Exercise:
There is a line containing "R207: 1k (+5V, N_3) -> 1k (+5V, GND)" in the entries below. Repeat that line and every line after it exactly, and nothing more.

### Dataset entries

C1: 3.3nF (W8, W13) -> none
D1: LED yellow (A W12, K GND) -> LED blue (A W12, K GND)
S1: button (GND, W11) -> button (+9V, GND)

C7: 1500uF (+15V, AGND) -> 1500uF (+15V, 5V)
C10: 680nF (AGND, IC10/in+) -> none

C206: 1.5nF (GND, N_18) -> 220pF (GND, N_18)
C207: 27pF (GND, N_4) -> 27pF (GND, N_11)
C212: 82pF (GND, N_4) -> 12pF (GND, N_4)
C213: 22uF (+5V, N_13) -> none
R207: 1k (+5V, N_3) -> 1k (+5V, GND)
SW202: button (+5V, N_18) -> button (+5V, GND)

######

Task result:
R207: 1k (+5V, N_3) -> 1k (+5V, GND)
SW202: button (+5V, N_18) -> button (+5V, GND)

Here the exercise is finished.